Assigned task: Beginning at the line that includes "(406, 82) = (365, 100): green", return each line exactly through the end of the listing, and no line before it.

Source material:
[Start of section]

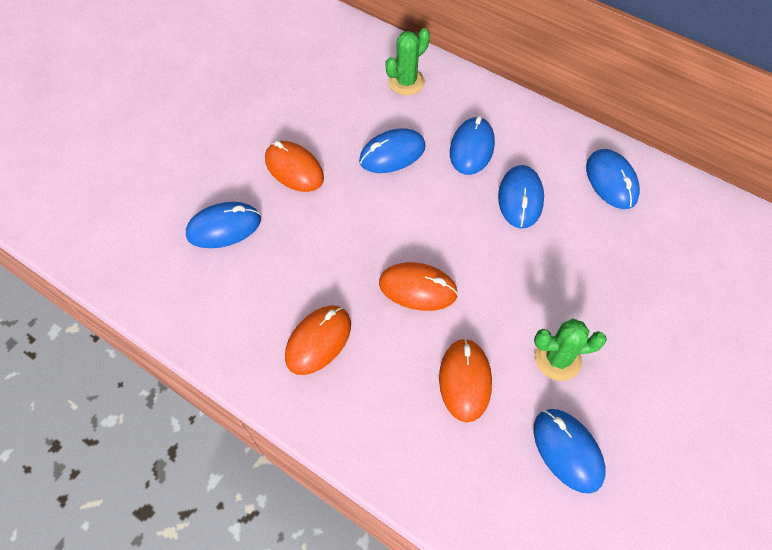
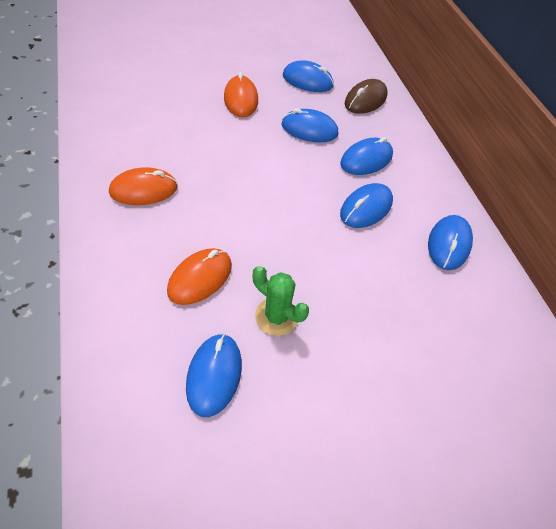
camera: 35 degrees right, 5 degrees down
(224, 227) = (167, 101): blue mouse -> blue mouse (307, 80)
(406, 82) = (365, 100): green cactus -> brown mouse
(418, 288) = (235, 207): orange mouse -> none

[End of section]

Solution for this exercise:
(406, 82) = (365, 100): green cactus -> brown mouse
(418, 288) = (235, 207): orange mouse -> none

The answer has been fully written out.